[Dataset items]
"""

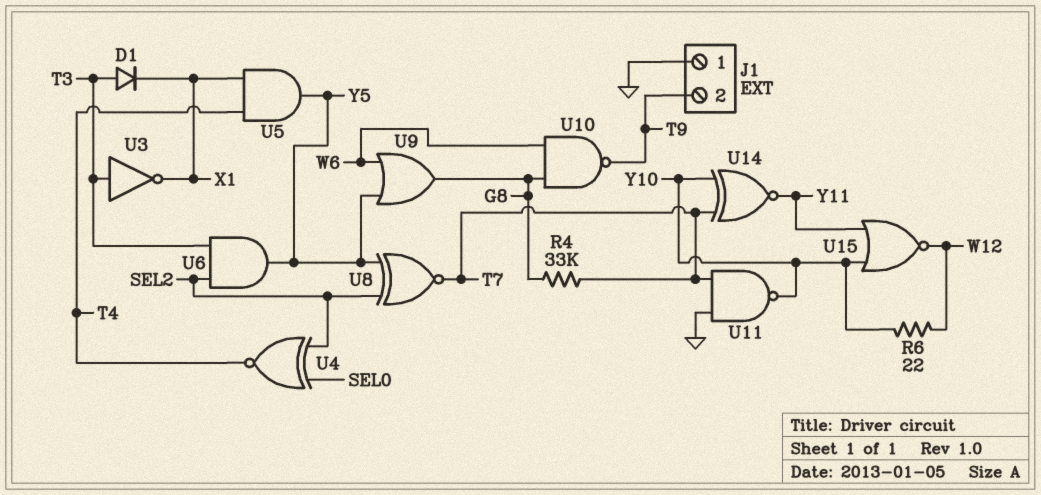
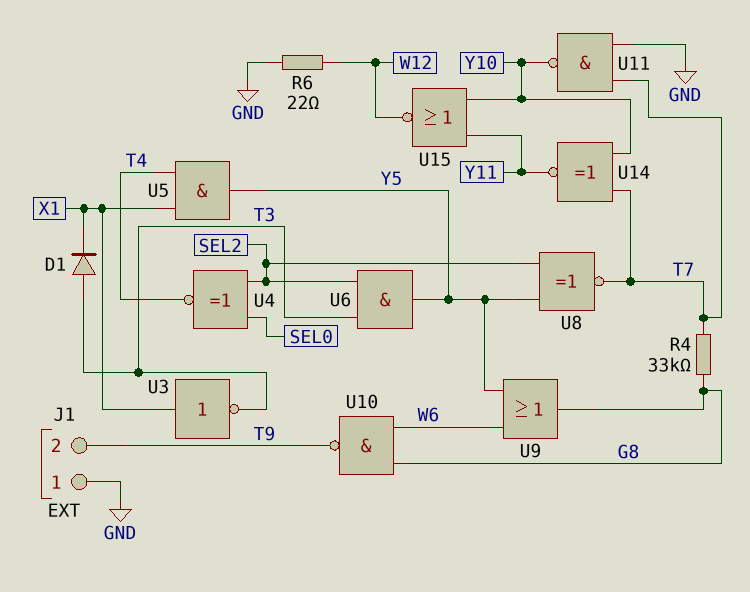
R6: 22 (W12, Y10) -> 22 (GND, W12)
U3: NOT (in T3, out X1) -> NOT (in X1, out T3)

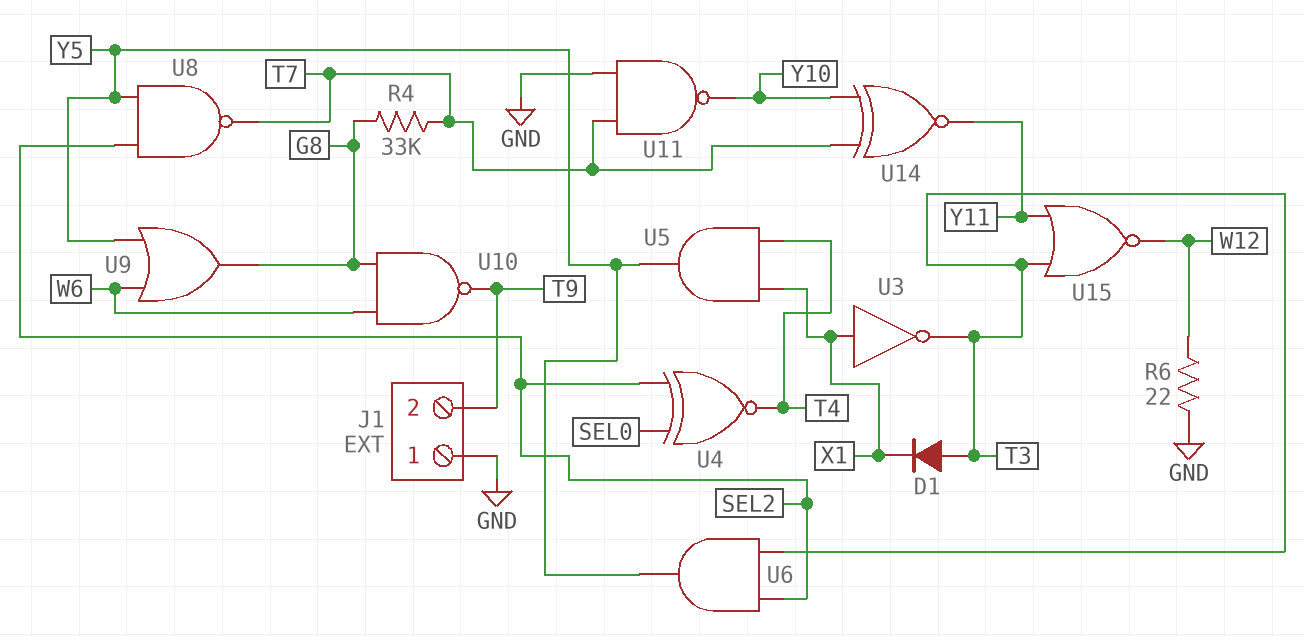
U8: XNOR (in SEL2, in Y5, out T7) -> NAND (in SEL2, in Y5, out T7)
U15: NOR (in Y10, in Y11, out W12) -> NOR (in T3, in Y11, out W12)

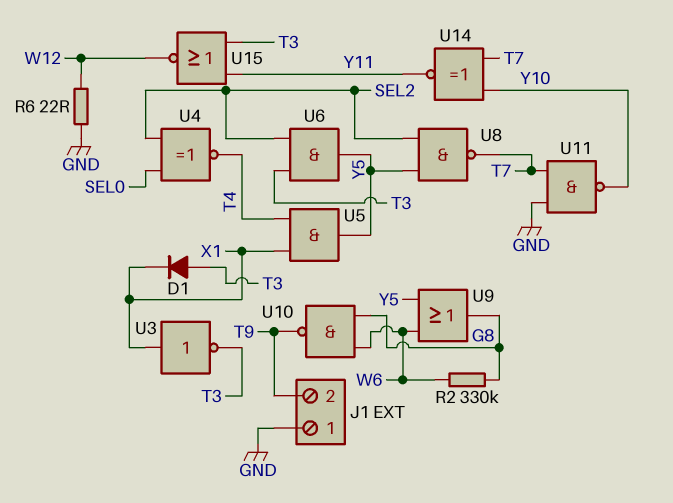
R2: none -> 330k (G8, W6)
R4: 33k (G8, T7) -> none

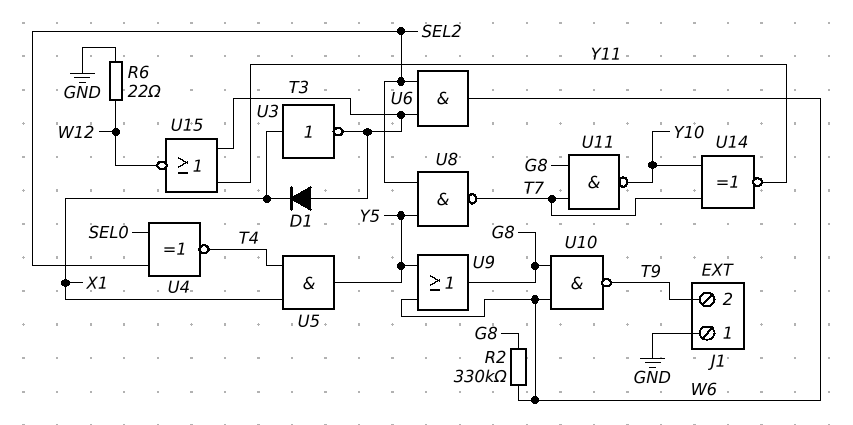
U6: AND (in SEL2, in T3, out Y5) -> AND (in SEL2, in T3, out W6)
U11: NAND (in GND, in T7, out Y10) -> NAND (in G8, in T7, out Y10)

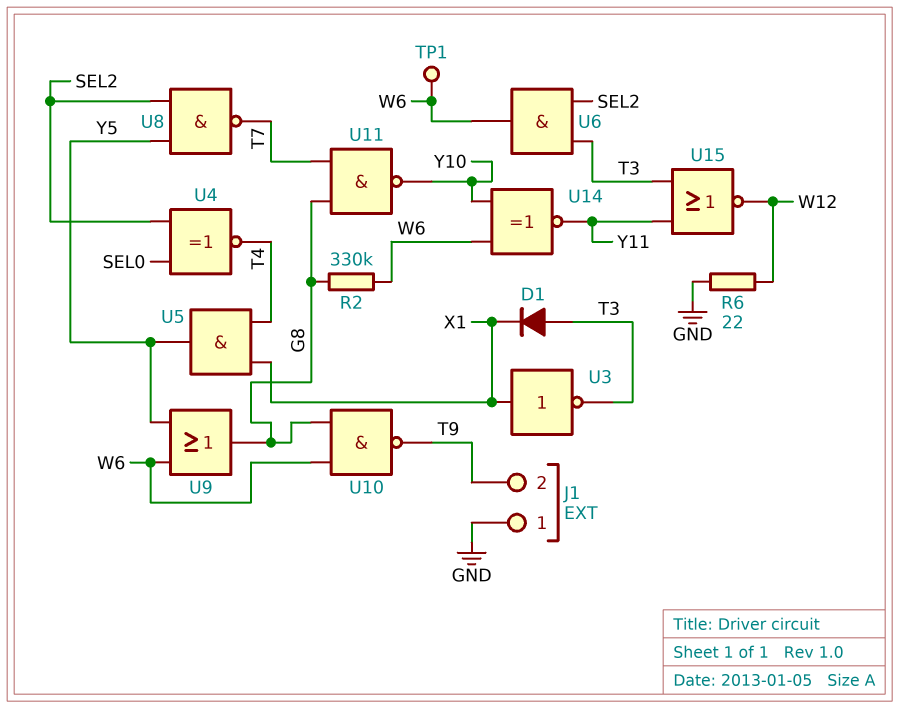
TP1: none -> test point (W6)
U14: XNOR (in T7, in Y10, out Y11) -> XNOR (in W6, in Y10, out Y11)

"""

* **Task instructions**
Can the lines from the one with "U8: XNOR (in" to the end of the records above be quoted exactly, both ends included, with every picture omitted?

* **Expected output**
U8: XNOR (in SEL2, in Y5, out T7) -> NAND (in SEL2, in Y5, out T7)
U15: NOR (in Y10, in Y11, out W12) -> NOR (in T3, in Y11, out W12)

R2: none -> 330k (G8, W6)
R4: 33k (G8, T7) -> none

U6: AND (in SEL2, in T3, out Y5) -> AND (in SEL2, in T3, out W6)
U11: NAND (in GND, in T7, out Y10) -> NAND (in G8, in T7, out Y10)

TP1: none -> test point (W6)
U14: XNOR (in T7, in Y10, out Y11) -> XNOR (in W6, in Y10, out Y11)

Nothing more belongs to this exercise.